- Work to be completed -
Identify all lines below that hold "black" and collect them.
——
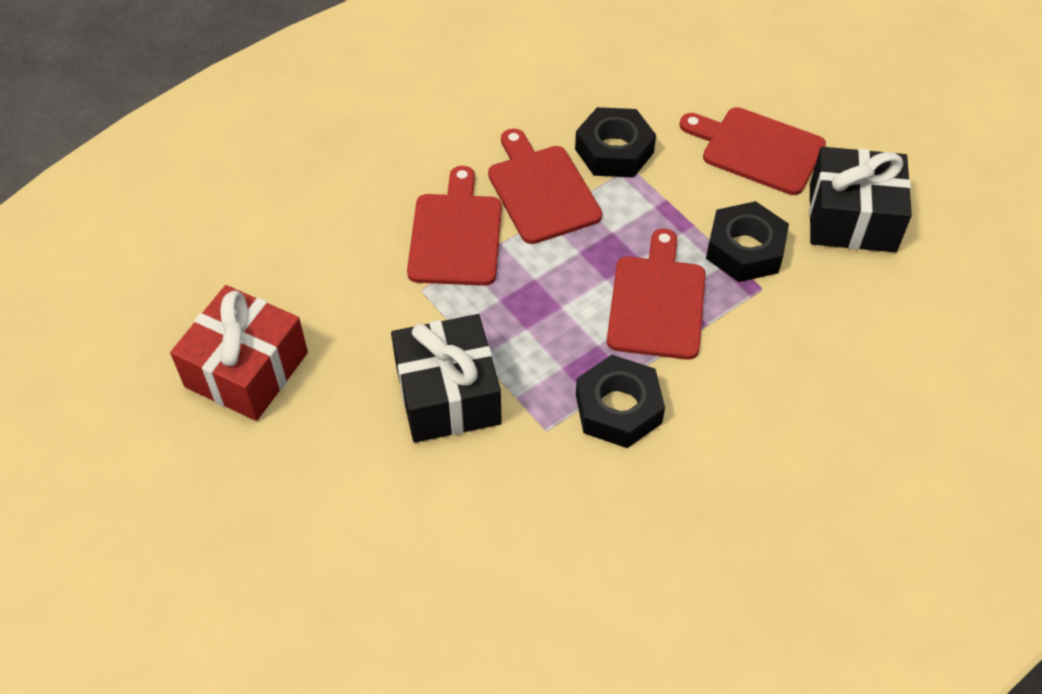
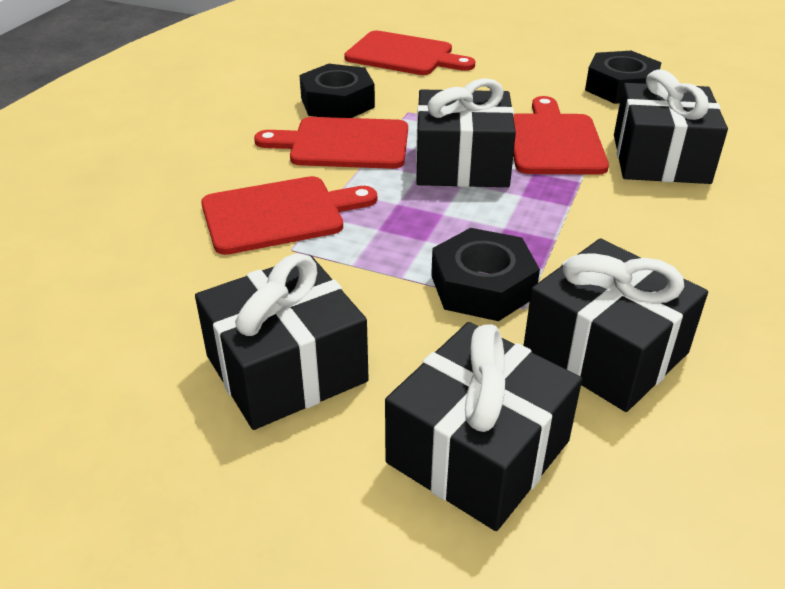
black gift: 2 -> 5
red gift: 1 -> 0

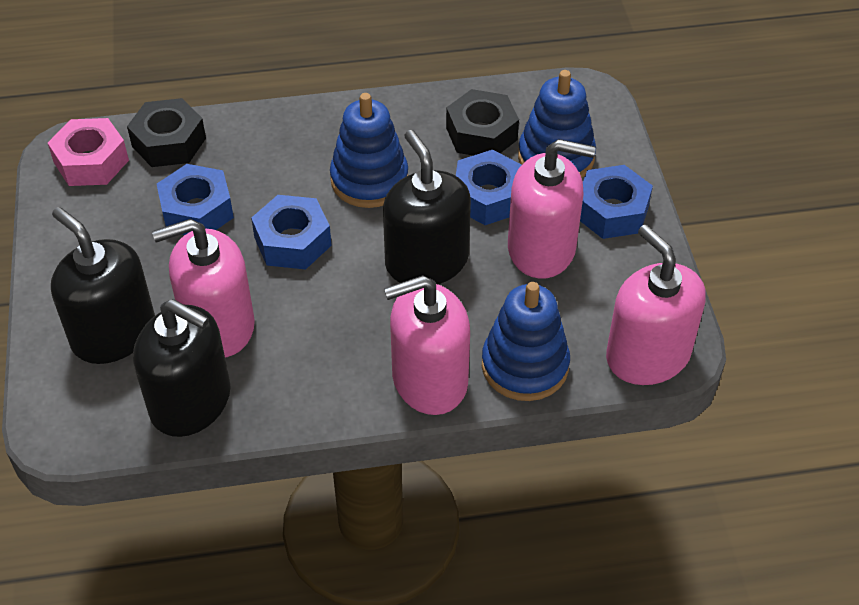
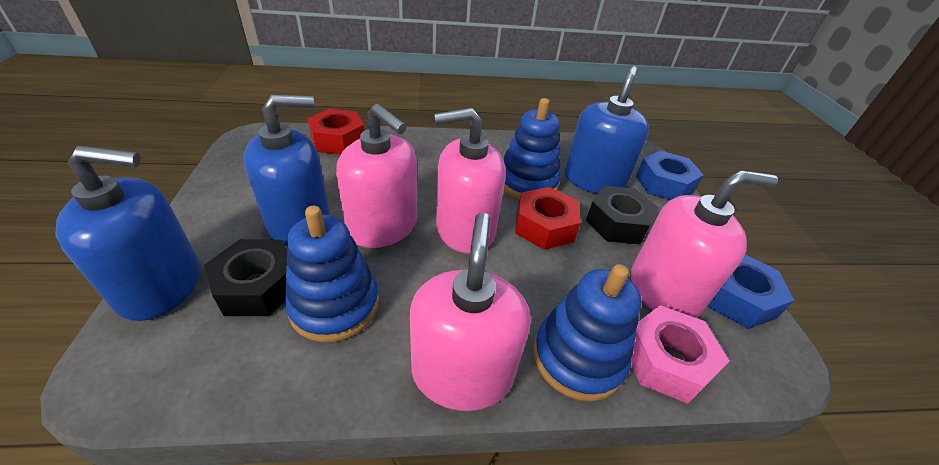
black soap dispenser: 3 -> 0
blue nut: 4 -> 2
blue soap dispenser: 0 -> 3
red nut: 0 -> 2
——
- Expected answer -
black gift: 2 -> 5
black soap dispenser: 3 -> 0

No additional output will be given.